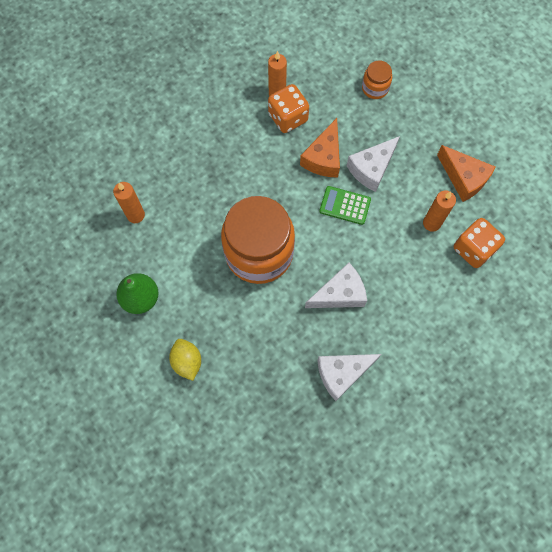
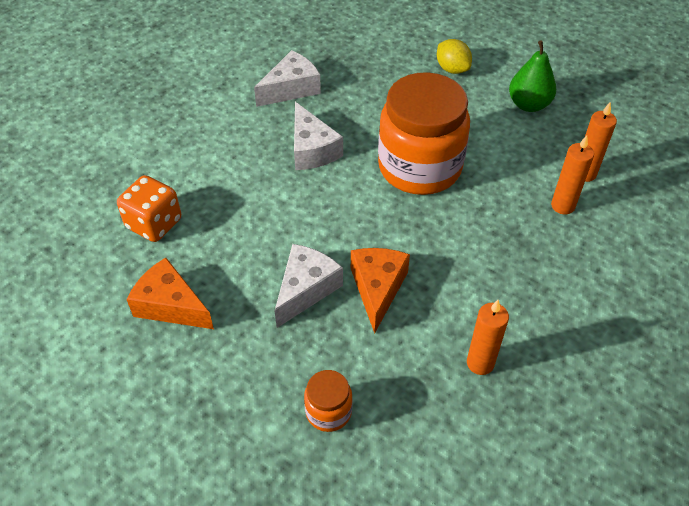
camera: 165 degrees right, 20 degrees down
(288, 118) = (449, 332): orange dice -> none
(340, 294) = (312, 149): white cheese -> white cheese turned 75 degrees counterclockwise
(345, 205) = (331, 237): green calculator -> none
(431, 223) = (211, 241): orange candle -> orange candle (563, 206)

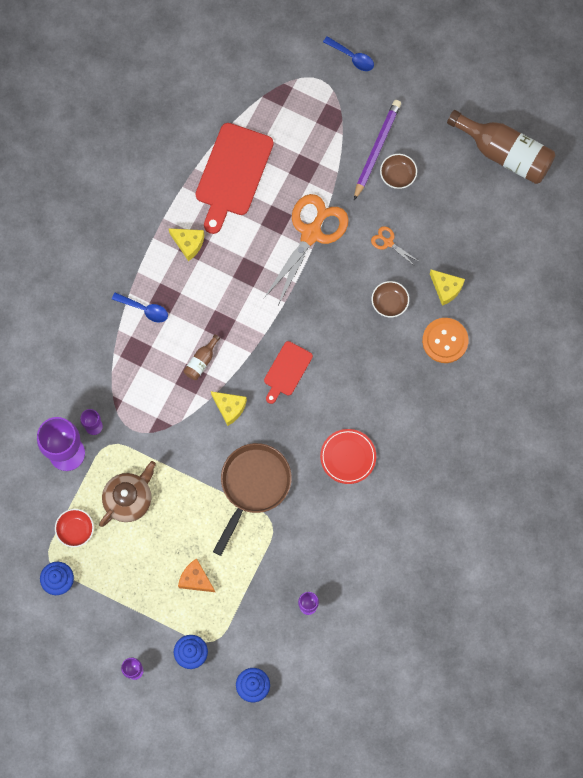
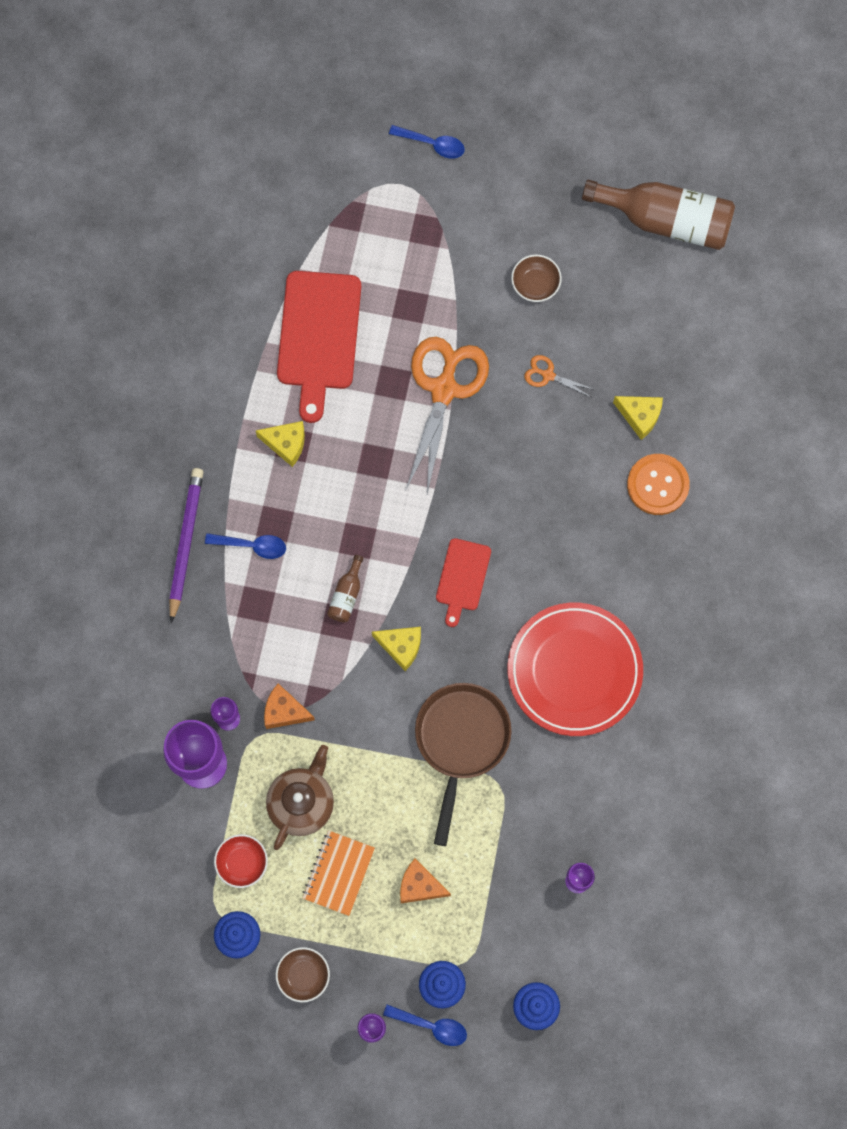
camera: 15 degrees left, 0 degrees up
(135, 432) = (284, 711): none -> orange cheese
(141, 555) = (338, 873): none -> orange notebook
(176, 679) = (431, 1026): none -> blue spoon
(348, 457) = (574, 670): red plate -> red plate, size x1.78
(376, 149) = (498, 256): purple pencil -> purple pencil (185, 542)
(389, 302) = (571, 453): brown bowl -> brown bowl (303, 975)

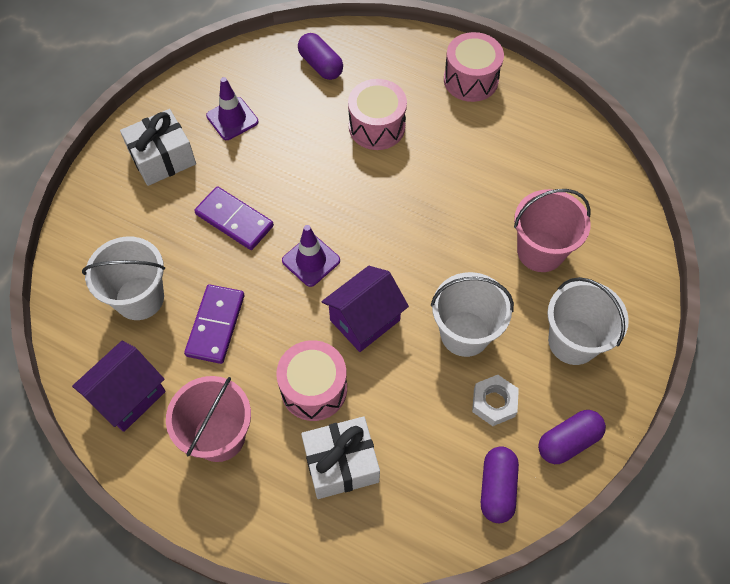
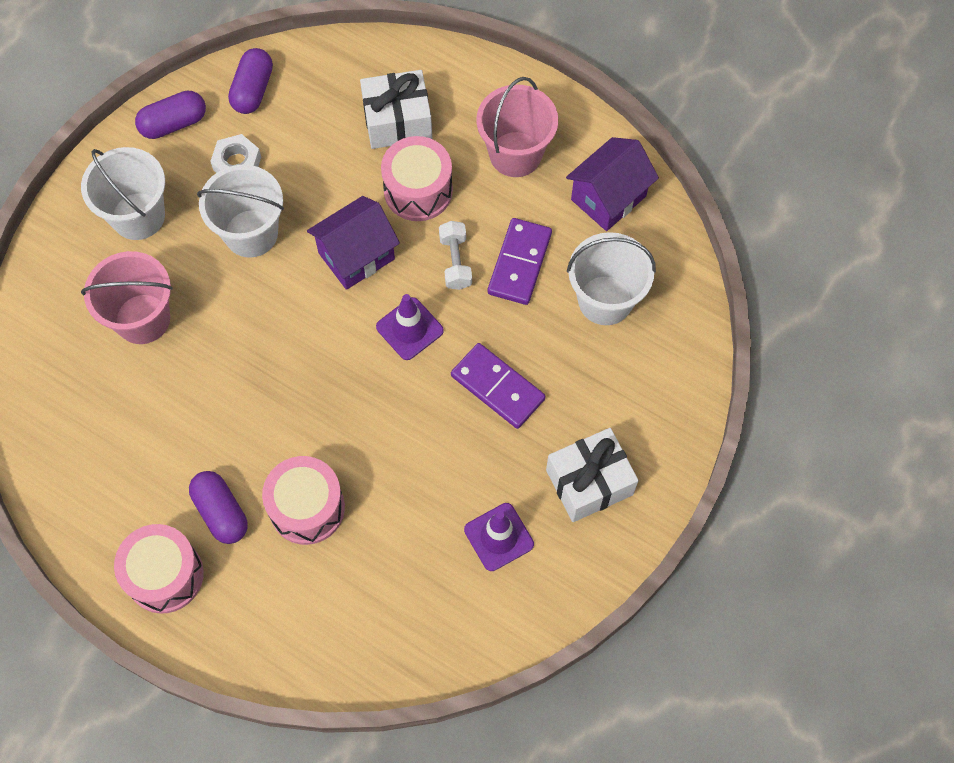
camera: 175 degrees left, 5 degrees up
(274, 322) = (455, 262): none -> white dumbbell
(321, 65) = (371, 620): purple capsule -> purple capsule (221, 512)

----------

- _How to complete this task_
Once the line containing "(176, 679) = (431, 1026): none -> blue spoon" is found, write it out exactly along with every line after it through the end of the listing, excluding pictures.

- _Expected answer_
(176, 679) = (431, 1026): none -> blue spoon
(348, 457) = (574, 670): red plate -> red plate, size x1.78
(376, 149) = (498, 256): purple pencil -> purple pencil (185, 542)
(389, 302) = (571, 453): brown bowl -> brown bowl (303, 975)

camera: 175 degrees left, 5 degrees up
(274, 322) = (455, 262): none -> white dumbbell
(321, 65) = (371, 620): purple capsule -> purple capsule (221, 512)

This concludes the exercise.